## What you will do
Provide the number of lines in the entries below containing "ellipse", with no further words.

## Data provided
+++++

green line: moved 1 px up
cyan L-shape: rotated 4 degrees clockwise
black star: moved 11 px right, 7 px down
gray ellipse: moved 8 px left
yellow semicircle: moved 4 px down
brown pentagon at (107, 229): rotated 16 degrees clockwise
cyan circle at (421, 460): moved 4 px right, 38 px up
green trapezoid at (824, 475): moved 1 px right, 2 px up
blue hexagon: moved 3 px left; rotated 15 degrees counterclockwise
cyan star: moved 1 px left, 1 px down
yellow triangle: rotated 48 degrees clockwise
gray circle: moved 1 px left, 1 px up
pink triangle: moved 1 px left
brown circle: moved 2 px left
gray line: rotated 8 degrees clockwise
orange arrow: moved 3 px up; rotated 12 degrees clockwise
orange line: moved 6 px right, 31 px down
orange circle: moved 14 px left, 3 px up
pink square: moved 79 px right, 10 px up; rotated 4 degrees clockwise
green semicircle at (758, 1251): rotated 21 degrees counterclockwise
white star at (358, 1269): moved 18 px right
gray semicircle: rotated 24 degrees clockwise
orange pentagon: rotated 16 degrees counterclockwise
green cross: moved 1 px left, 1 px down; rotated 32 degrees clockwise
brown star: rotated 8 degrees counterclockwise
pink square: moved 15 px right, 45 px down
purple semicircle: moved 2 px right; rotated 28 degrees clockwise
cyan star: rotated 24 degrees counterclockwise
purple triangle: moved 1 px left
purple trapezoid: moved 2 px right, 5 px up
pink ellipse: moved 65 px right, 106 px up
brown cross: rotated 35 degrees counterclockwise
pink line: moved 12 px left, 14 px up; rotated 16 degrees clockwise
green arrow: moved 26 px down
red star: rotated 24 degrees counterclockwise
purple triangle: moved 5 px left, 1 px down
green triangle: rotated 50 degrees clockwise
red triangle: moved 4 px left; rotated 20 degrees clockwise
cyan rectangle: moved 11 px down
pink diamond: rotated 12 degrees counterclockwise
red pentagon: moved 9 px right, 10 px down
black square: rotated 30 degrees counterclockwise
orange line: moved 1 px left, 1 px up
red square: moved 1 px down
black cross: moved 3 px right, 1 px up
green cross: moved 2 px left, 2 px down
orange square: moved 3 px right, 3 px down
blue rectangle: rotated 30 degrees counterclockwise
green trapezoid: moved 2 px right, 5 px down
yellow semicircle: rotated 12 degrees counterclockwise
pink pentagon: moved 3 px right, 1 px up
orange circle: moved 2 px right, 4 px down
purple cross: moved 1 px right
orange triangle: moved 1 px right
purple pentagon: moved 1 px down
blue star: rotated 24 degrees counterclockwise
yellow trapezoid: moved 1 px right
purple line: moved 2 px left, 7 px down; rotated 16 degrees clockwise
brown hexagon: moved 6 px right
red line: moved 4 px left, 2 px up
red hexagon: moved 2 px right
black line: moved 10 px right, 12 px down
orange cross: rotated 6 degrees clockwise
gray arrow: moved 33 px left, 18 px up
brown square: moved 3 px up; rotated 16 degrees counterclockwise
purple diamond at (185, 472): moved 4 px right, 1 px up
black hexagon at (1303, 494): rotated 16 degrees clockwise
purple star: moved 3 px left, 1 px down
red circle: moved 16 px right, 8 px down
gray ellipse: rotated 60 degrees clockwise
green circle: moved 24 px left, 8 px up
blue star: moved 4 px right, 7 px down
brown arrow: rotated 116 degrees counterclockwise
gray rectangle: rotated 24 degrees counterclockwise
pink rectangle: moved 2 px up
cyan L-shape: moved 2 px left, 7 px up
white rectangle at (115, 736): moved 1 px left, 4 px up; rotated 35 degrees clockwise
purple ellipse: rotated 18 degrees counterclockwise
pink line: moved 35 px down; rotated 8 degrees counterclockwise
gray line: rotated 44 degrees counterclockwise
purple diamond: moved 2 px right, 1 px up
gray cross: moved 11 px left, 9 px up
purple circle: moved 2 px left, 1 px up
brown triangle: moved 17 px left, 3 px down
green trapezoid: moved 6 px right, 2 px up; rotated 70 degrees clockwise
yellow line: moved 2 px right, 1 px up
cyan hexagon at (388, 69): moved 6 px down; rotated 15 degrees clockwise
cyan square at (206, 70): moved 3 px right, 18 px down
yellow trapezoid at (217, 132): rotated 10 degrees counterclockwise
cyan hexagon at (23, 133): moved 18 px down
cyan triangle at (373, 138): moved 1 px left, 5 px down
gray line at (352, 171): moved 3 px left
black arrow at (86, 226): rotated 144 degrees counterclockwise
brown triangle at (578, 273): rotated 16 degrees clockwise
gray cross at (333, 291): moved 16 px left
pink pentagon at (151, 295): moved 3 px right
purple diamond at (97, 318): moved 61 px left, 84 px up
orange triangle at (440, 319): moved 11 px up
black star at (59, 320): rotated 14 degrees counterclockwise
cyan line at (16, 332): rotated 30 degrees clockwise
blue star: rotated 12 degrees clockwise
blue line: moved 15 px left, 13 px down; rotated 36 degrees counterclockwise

+++++

## Solution to the exercise
4